WHAT YOU HAVE TO DO =
Please render the material below as a Markdown table with two columns, "Row" for a running number and "Line" for the text of each line. Skip blank lines, and leave the pictures out.

RECORDS SHOWN =

....

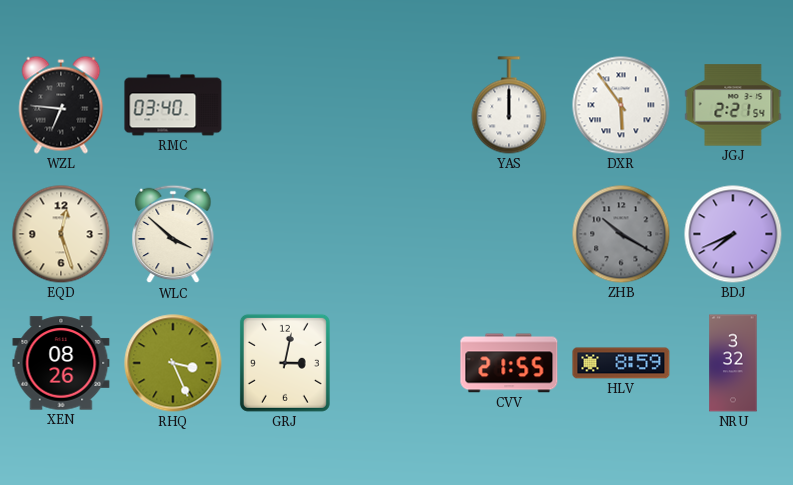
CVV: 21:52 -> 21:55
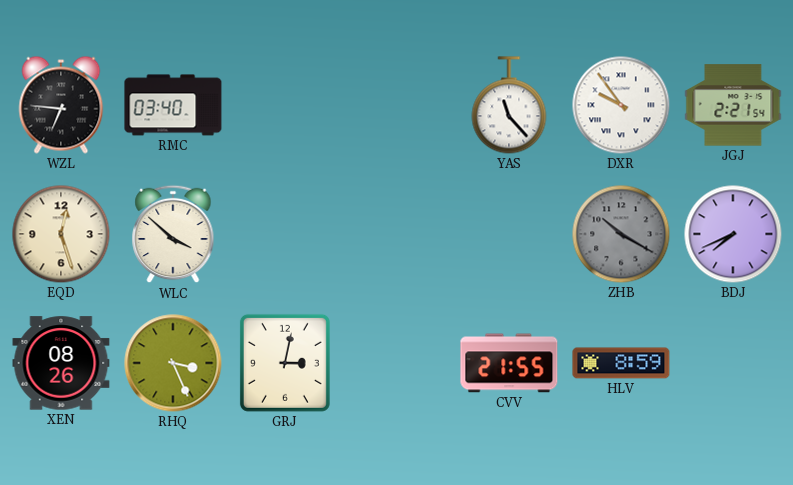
YAS: 12:00 -> 11:23
DXR: 5:54 -> 9:54
NRU: 3:32 -> none
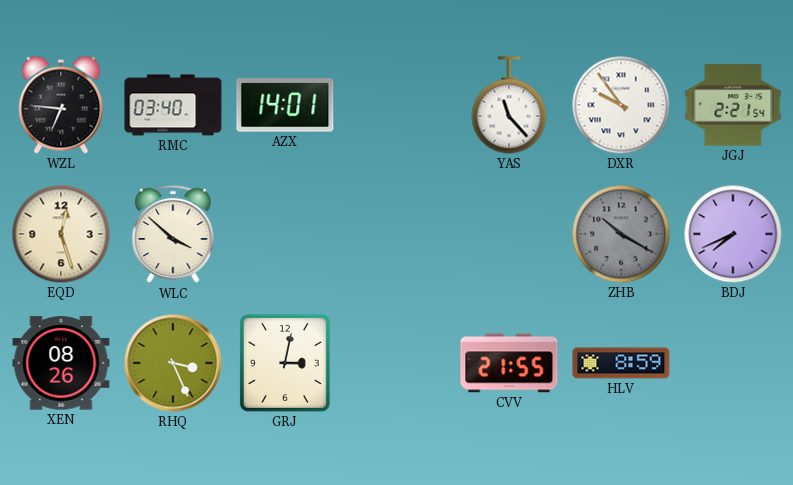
AZX: none -> 14:01
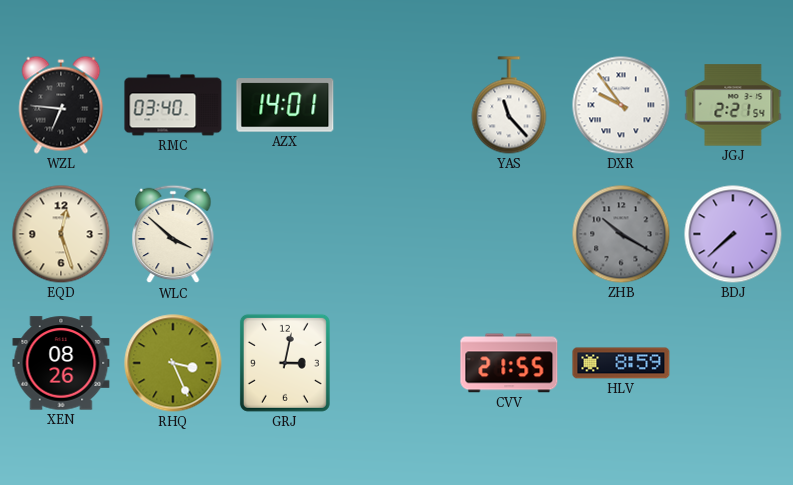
BDJ: 7:41 -> 7:38
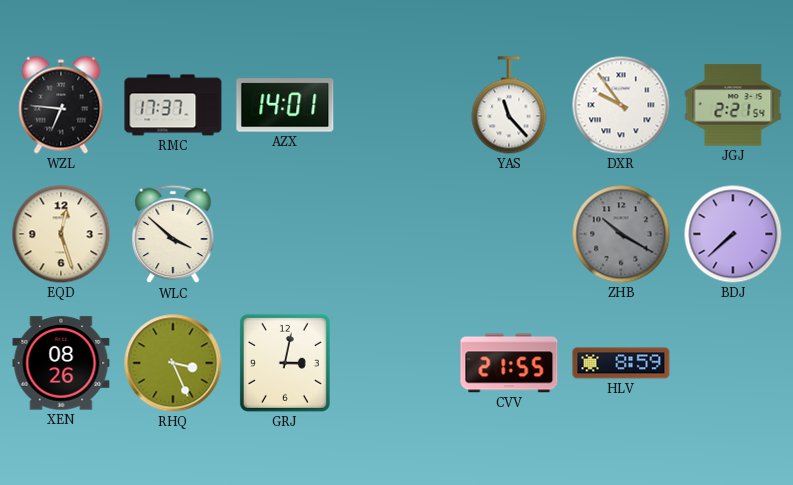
RMC: 03:40 -> 17:37
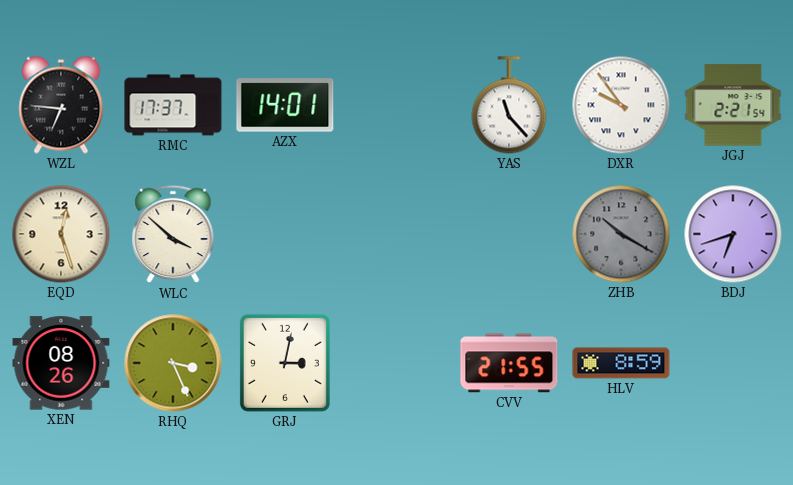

....

OUTPUT OF THE EXERCISE =
| Row | Line |
|---|---|
| 1 | CVV: 21:52 -> 21:55 |
| 2 | YAS: 12:00 -> 11:23 |
| 3 | DXR: 5:54 -> 9:54 |
| 4 | NRU: 3:32 -> none |
| 5 | AZX: none -> 14:01 |
| 6 | BDJ: 7:41 -> 7:38 |
| 7 | RMC: 03:40 -> 17:37 |